***** Exercise materials *****

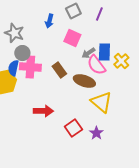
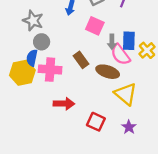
gray arrow: (88, 53) -> (112, 42), turned -56
pink cross: (30, 67) -> (50, 70), moved
red square: (73, 128) -> (96, 122), turned -30
purple star: (96, 133) -> (129, 127), moved

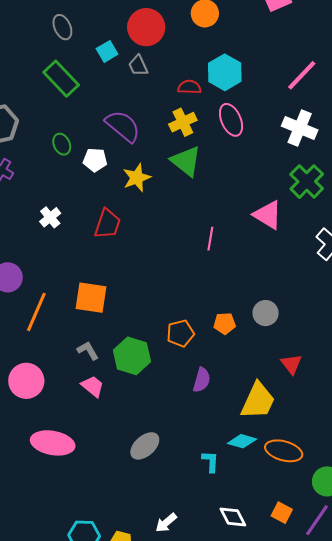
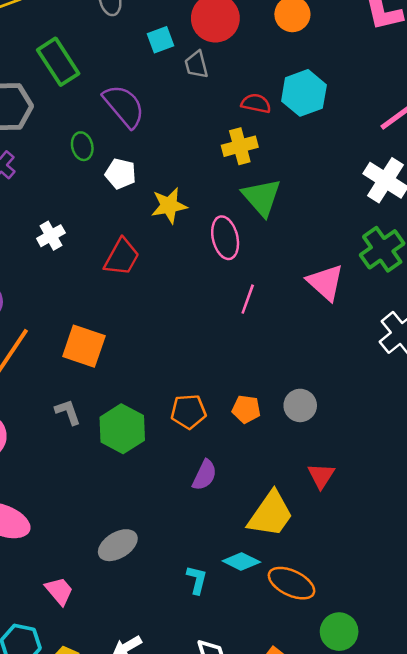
green rectangle: (61, 79) -> (58, 62), moved
pink ellipse: (231, 120) -> (225, 238), moved
purple semicircle: (123, 126) -> (124, 106), moved
green triangle: (186, 161) -> (262, 197), moved
pink trapezoid: (93, 386) -> (59, 591), moved

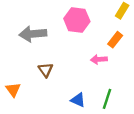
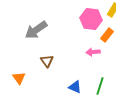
pink hexagon: (77, 20) -> (91, 19), moved
gray arrow: (33, 34) -> (36, 30), turned -30

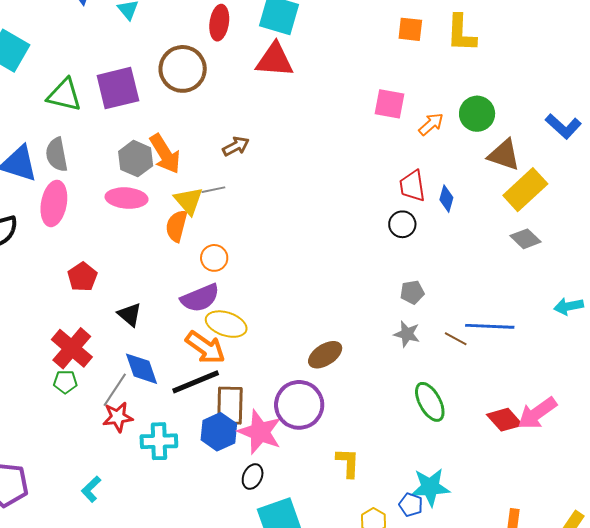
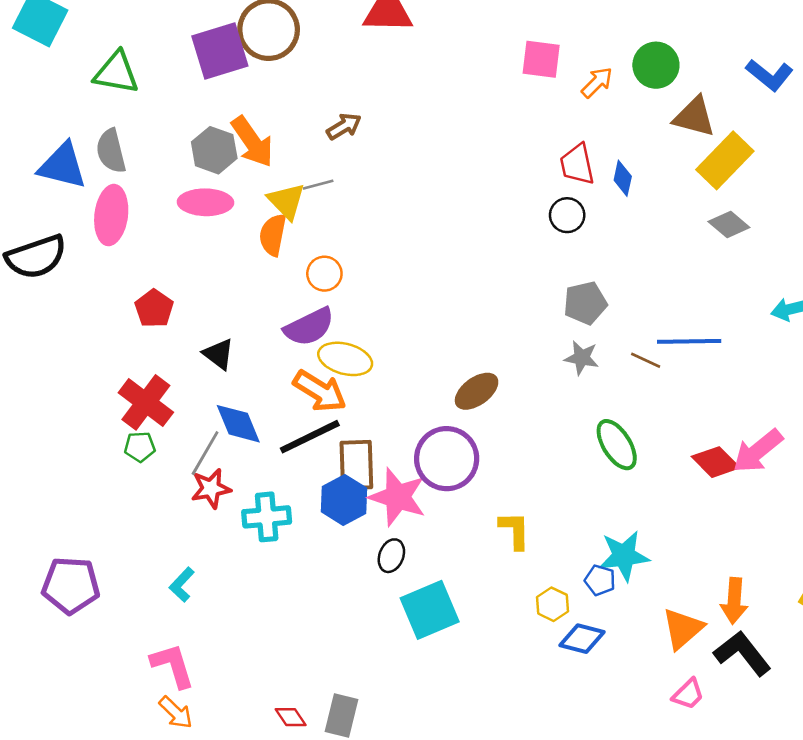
purple square: (118, 88) -> (220, 51), moved
gray pentagon: (412, 292) -> (585, 303), size x1.4

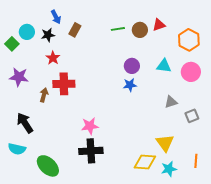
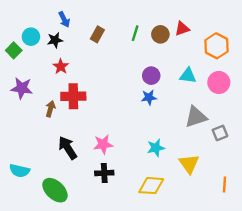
green line: (118, 29) -> (135, 33), turned -64
brown rectangle: (75, 30) -> (97, 34), moved
gray triangle: (171, 102) -> (196, 117), size x1.5
black arrow: (25, 123) -> (68, 148), moved
black cross: (91, 151) -> (104, 173), size x0.7
yellow diamond: (145, 162) -> (151, 186), moved
cyan star: (169, 169) -> (156, 148), moved

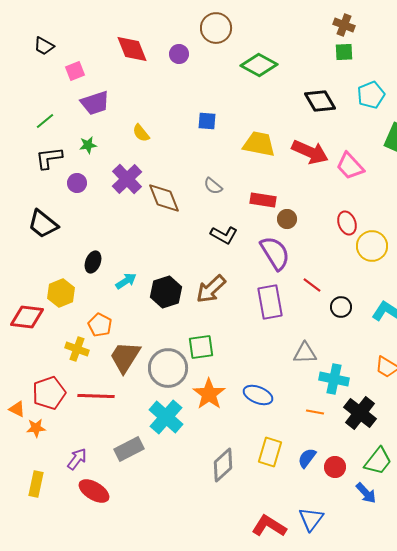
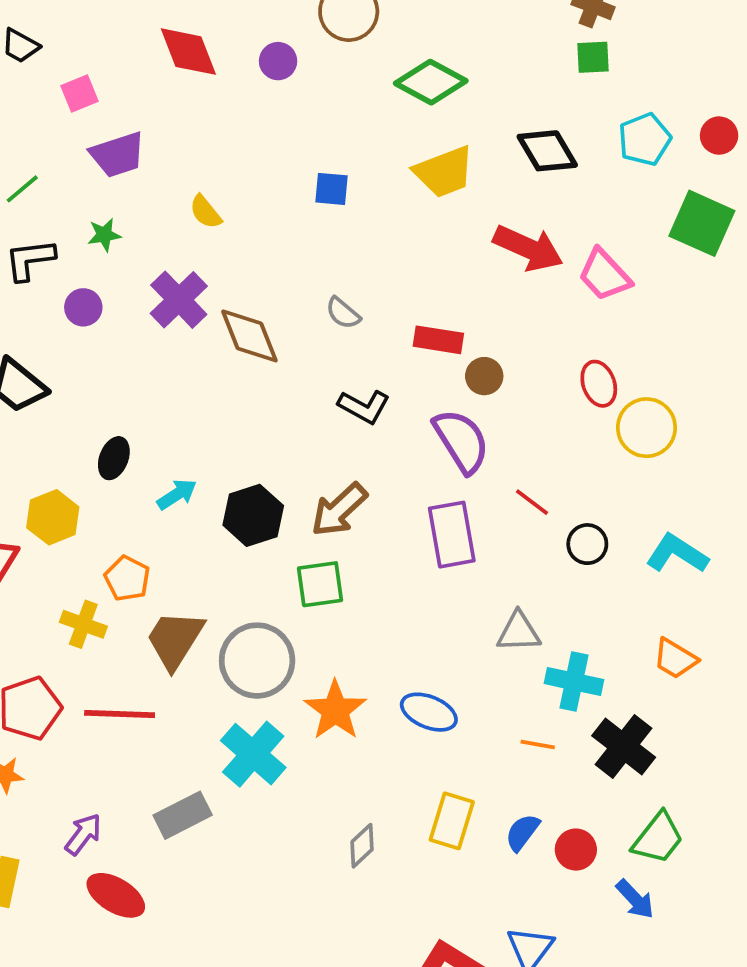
yellow trapezoid: (259, 144) -> (444, 172), moved, turned 148
green square: (201, 347) -> (320, 584), moved
gray diamond: (223, 465) -> (362, 846), size x0.7

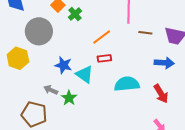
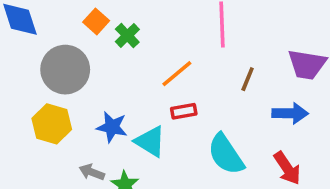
brown line: (145, 33) -> (248, 79), moved, turned -72
yellow hexagon: (18, 58) -> (52, 124), moved
cyan semicircle: (127, 84) -> (226, 154), turned -115

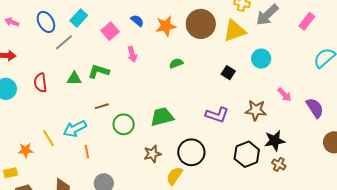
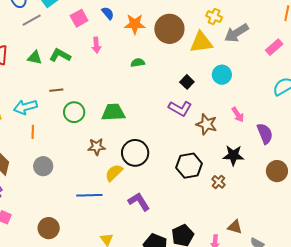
purple L-shape: (217, 115) -> (180, 108), moved
black star: (275, 141) -> (233, 155), moved

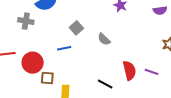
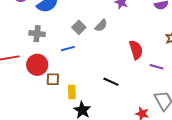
gray cross: (26, 21) -> (37, 34), moved
gray semicircle: (104, 39) -> (101, 26), moved, turned -88
red semicircle: (129, 70) -> (136, 50), moved

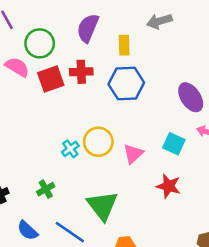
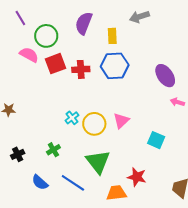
red cross: (81, 72) -> (81, 69), moved
yellow circle: (98, 142) -> (94, 124), moved
cyan square: (174, 144) -> (156, 140), moved
red star: (169, 186) -> (137, 177), moved

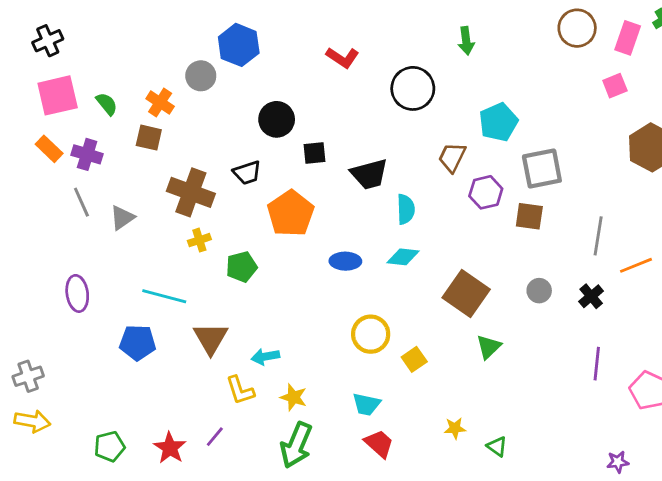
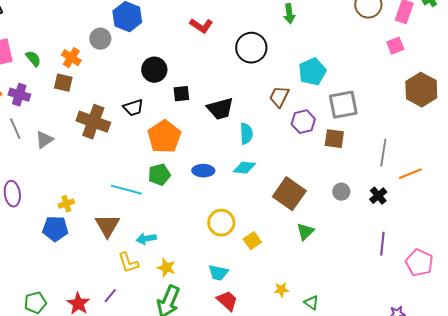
yellow cross: (199, 240) -> (66, 204), moved
green pentagon: (241, 267) -> (159, 175), moved
cyan line: (164, 296) -> (126, 190), moved

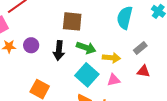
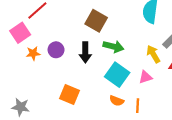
brown square: (72, 21) -> (96, 21), turned 30
yellow arrow: (111, 58) -> (153, 54), moved, turned -120

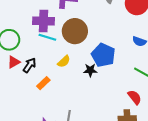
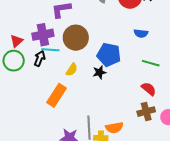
red triangle: (14, 62) -> (17, 41), moved
black arrow: (30, 65) -> (40, 59), moved
orange rectangle: (43, 83) -> (57, 95), size x1.6

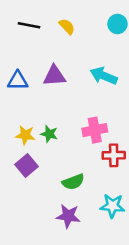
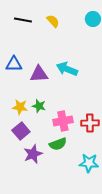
purple triangle: (54, 76) -> (39, 74), moved
cyan arrow: (104, 76) -> (67, 69), moved
pink cross: (95, 130) -> (63, 121), moved
purple star: (68, 216) -> (33, 154), moved, turned -30

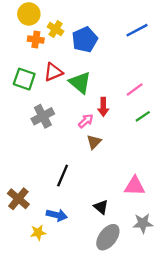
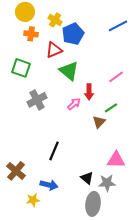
yellow cross: (56, 29) -> (55, 20), moved
red triangle: (53, 72) -> (54, 50), moved
green line: (143, 116) -> (111, 108), moved
brown triangle: (94, 142) -> (99, 122), moved
gray star: (143, 223) -> (107, 183), moved
gray ellipse: (108, 237) -> (93, 204), turned -30

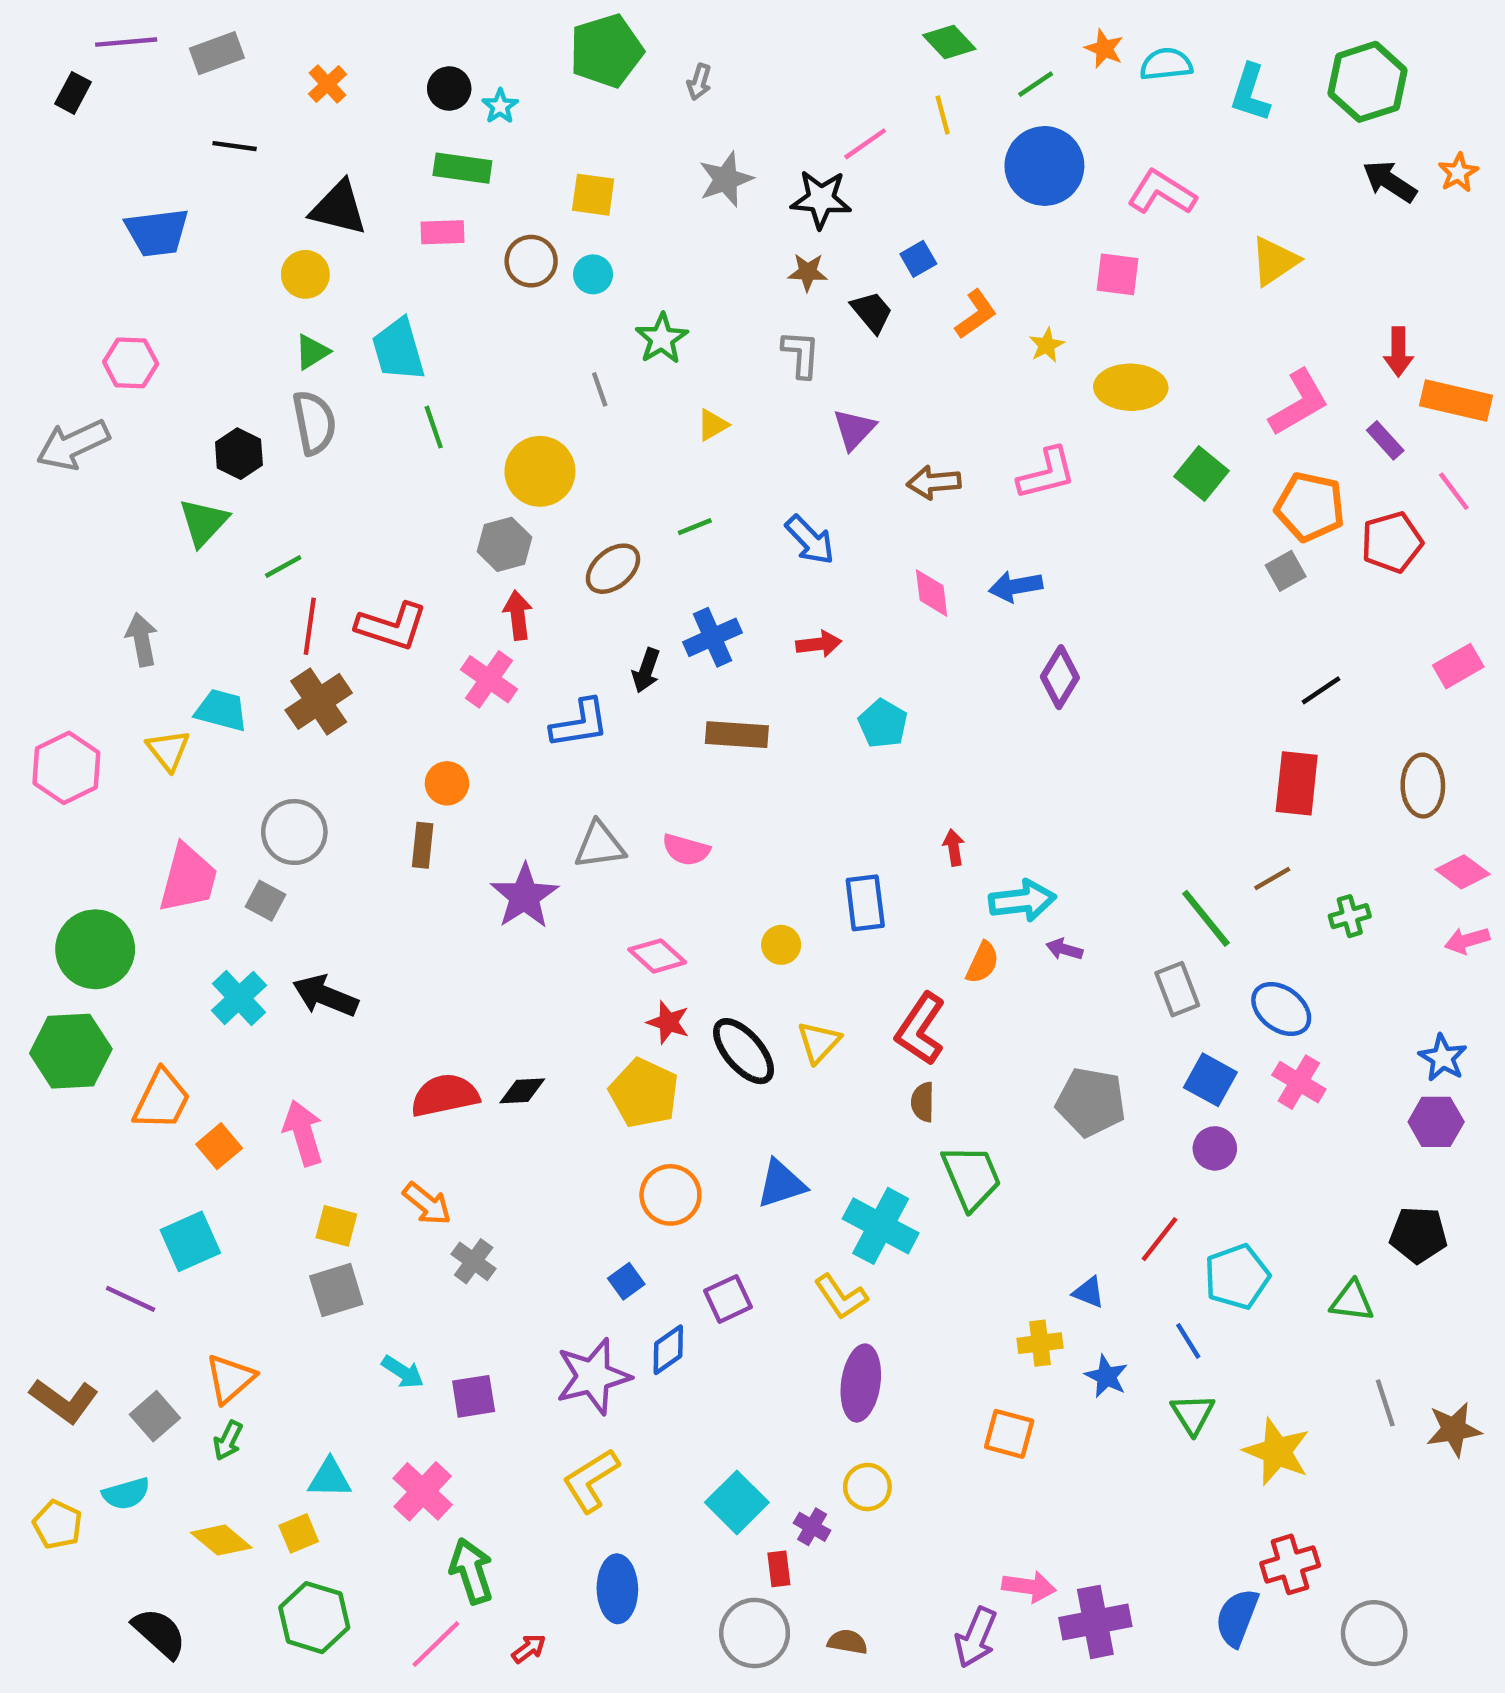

*****

Copy out the lines above unchanged. Skip the images.

gray arrow: (88, 53) -> (112, 42), turned -56
pink cross: (30, 67) -> (50, 70), moved
red square: (73, 128) -> (96, 122), turned -30
purple star: (96, 133) -> (129, 127), moved

green rectangle: (61, 79) -> (58, 62), moved
pink ellipse: (231, 120) -> (225, 238), moved
purple semicircle: (123, 126) -> (124, 106), moved
green triangle: (186, 161) -> (262, 197), moved
pink trapezoid: (93, 386) -> (59, 591), moved

pink hexagon: (77, 20) -> (91, 19), moved
gray arrow: (33, 34) -> (36, 30), turned -30

purple square: (118, 88) -> (220, 51), moved
gray pentagon: (412, 292) -> (585, 303), size x1.4

green line: (118, 29) -> (135, 33), turned -64
brown rectangle: (75, 30) -> (97, 34), moved
gray triangle: (171, 102) -> (196, 117), size x1.5
black arrow: (25, 123) -> (68, 148), moved
black cross: (91, 151) -> (104, 173), size x0.7
yellow diamond: (145, 162) -> (151, 186), moved
cyan star: (169, 169) -> (156, 148), moved

yellow trapezoid: (259, 144) -> (444, 172), moved, turned 148
green square: (201, 347) -> (320, 584), moved
gray diamond: (223, 465) -> (362, 846), size x0.7

brown line: (145, 33) -> (248, 79), moved, turned -72
yellow hexagon: (18, 58) -> (52, 124), moved
cyan semicircle: (127, 84) -> (226, 154), turned -115

purple L-shape: (217, 115) -> (180, 108), moved
black star: (275, 141) -> (233, 155), moved

gray cross: (26, 21) -> (37, 34), moved
gray semicircle: (104, 39) -> (101, 26), moved, turned -88
red semicircle: (129, 70) -> (136, 50), moved

red cross: (81, 72) -> (81, 69), moved
yellow circle: (98, 142) -> (94, 124), moved
cyan square: (174, 144) -> (156, 140), moved
red star: (169, 186) -> (137, 177), moved

yellow cross: (199, 240) -> (66, 204), moved
green pentagon: (241, 267) -> (159, 175), moved
cyan line: (164, 296) -> (126, 190), moved

brown square: (72, 21) -> (96, 21), turned 30
yellow arrow: (111, 58) -> (153, 54), moved, turned -120

red triangle: (14, 62) -> (17, 41), moved
black arrow: (30, 65) -> (40, 59), moved
orange rectangle: (43, 83) -> (57, 95), size x1.6

purple triangle: (54, 76) -> (39, 74), moved
cyan arrow: (104, 76) -> (67, 69), moved
pink cross: (95, 130) -> (63, 121), moved
purple star: (68, 216) -> (33, 154), moved, turned -30

yellow cross: (56, 29) -> (55, 20), moved
red triangle: (53, 72) -> (54, 50), moved
green line: (143, 116) -> (111, 108), moved
brown triangle: (94, 142) -> (99, 122), moved
gray star: (143, 223) -> (107, 183), moved
gray ellipse: (108, 237) -> (93, 204), turned -30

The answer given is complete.